== Data for this task ==
----
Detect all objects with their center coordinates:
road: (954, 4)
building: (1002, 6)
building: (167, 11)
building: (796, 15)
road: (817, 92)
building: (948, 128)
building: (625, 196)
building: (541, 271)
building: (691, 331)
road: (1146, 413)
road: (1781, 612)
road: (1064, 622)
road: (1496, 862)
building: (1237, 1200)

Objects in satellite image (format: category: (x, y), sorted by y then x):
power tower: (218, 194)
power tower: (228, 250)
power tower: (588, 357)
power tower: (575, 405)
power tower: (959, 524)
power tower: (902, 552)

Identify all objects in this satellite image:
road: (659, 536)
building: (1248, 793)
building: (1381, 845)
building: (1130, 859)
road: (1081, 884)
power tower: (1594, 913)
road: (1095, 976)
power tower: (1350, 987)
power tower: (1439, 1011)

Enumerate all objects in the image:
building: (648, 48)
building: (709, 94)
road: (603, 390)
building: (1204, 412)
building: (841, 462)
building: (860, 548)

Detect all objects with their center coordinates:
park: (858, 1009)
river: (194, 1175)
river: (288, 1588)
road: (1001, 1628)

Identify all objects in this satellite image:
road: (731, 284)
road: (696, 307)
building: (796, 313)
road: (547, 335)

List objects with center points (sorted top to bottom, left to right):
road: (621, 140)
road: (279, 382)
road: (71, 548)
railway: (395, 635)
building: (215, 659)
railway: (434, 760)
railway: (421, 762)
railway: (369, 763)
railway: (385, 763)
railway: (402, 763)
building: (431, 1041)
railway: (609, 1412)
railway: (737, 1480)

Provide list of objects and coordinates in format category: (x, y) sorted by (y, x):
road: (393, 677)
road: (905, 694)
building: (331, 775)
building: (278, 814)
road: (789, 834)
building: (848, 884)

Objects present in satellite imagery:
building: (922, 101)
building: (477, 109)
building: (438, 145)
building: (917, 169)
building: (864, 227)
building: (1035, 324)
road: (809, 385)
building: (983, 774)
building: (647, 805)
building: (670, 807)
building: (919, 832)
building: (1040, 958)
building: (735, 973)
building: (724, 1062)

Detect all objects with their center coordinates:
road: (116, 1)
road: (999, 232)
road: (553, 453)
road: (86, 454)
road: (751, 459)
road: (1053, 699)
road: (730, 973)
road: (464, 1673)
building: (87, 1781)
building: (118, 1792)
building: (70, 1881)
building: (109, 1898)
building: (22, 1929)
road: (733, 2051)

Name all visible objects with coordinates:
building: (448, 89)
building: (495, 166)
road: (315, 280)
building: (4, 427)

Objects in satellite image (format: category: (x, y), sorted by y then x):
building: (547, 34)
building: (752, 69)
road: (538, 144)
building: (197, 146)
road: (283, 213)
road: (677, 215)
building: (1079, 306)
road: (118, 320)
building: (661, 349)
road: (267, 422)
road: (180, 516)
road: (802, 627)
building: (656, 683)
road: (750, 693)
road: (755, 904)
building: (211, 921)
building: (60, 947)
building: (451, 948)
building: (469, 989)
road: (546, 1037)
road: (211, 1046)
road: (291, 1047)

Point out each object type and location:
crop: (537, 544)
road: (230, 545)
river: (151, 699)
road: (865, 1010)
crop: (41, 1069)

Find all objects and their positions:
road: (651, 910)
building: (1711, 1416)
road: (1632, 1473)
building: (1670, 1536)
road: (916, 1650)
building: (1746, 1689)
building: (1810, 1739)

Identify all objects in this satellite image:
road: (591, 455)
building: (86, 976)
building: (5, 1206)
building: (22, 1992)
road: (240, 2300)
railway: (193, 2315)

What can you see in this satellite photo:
----
== What this task involves ==
Print each line of the data exactly. Keep all of it.

== Response box ==
Detect all objects with their center coordinates:
road: (954, 4)
building: (1002, 6)
building: (167, 11)
building: (796, 15)
road: (817, 92)
building: (948, 128)
building: (625, 196)
building: (541, 271)
building: (691, 331)
road: (1146, 413)
road: (1781, 612)
road: (1064, 622)
road: (1496, 862)
building: (1237, 1200)

Objects in satellite image (format: category: (x, y), sorted by y then x):
power tower: (218, 194)
power tower: (228, 250)
power tower: (588, 357)
power tower: (575, 405)
power tower: (959, 524)
power tower: (902, 552)

Identify all objects in this satellite image:
road: (659, 536)
building: (1248, 793)
building: (1381, 845)
building: (1130, 859)
road: (1081, 884)
power tower: (1594, 913)
road: (1095, 976)
power tower: (1350, 987)
power tower: (1439, 1011)

Enumerate all objects in the image:
building: (648, 48)
building: (709, 94)
road: (603, 390)
building: (1204, 412)
building: (841, 462)
building: (860, 548)

Detect all objects with their center coordinates:
park: (858, 1009)
river: (194, 1175)
river: (288, 1588)
road: (1001, 1628)

Identify all objects in this satellite image:
road: (731, 284)
road: (696, 307)
building: (796, 313)
road: (547, 335)

List objects with center points (sorted top to bottom, left to right):
road: (621, 140)
road: (279, 382)
road: (71, 548)
railway: (395, 635)
building: (215, 659)
railway: (434, 760)
railway: (421, 762)
railway: (369, 763)
railway: (385, 763)
railway: (402, 763)
building: (431, 1041)
railway: (609, 1412)
railway: (737, 1480)

Provide list of objects and coordinates in format category: (x, y) sorted by (y, x):
road: (393, 677)
road: (905, 694)
building: (331, 775)
building: (278, 814)
road: (789, 834)
building: (848, 884)

Objects present in satellite imagery:
building: (922, 101)
building: (477, 109)
building: (438, 145)
building: (917, 169)
building: (864, 227)
building: (1035, 324)
road: (809, 385)
building: (983, 774)
building: (647, 805)
building: (670, 807)
building: (919, 832)
building: (1040, 958)
building: (735, 973)
building: (724, 1062)

Detect all objects with their center coordinates:
road: (116, 1)
road: (999, 232)
road: (553, 453)
road: (86, 454)
road: (751, 459)
road: (1053, 699)
road: (730, 973)
road: (464, 1673)
building: (87, 1781)
building: (118, 1792)
building: (70, 1881)
building: (109, 1898)
building: (22, 1929)
road: (733, 2051)

Name all visible objects with coordinates:
building: (448, 89)
building: (495, 166)
road: (315, 280)
building: (4, 427)

Objects in satellite image (format: category: (x, y), sorted by y then x):
building: (547, 34)
building: (752, 69)
road: (538, 144)
building: (197, 146)
road: (283, 213)
road: (677, 215)
building: (1079, 306)
road: (118, 320)
building: (661, 349)
road: (267, 422)
road: (180, 516)
road: (802, 627)
building: (656, 683)
road: (750, 693)
road: (755, 904)
building: (211, 921)
building: (60, 947)
building: (451, 948)
building: (469, 989)
road: (546, 1037)
road: (211, 1046)
road: (291, 1047)

Point out each object type and location:
crop: (537, 544)
road: (230, 545)
river: (151, 699)
road: (865, 1010)
crop: (41, 1069)

Find all objects and their positions:
road: (651, 910)
building: (1711, 1416)
road: (1632, 1473)
building: (1670, 1536)
road: (916, 1650)
building: (1746, 1689)
building: (1810, 1739)

Identify all objects in this satellite image:
road: (591, 455)
building: (86, 976)
building: (5, 1206)
building: (22, 1992)
road: (240, 2300)
railway: (193, 2315)

What can you see in this satellite photo:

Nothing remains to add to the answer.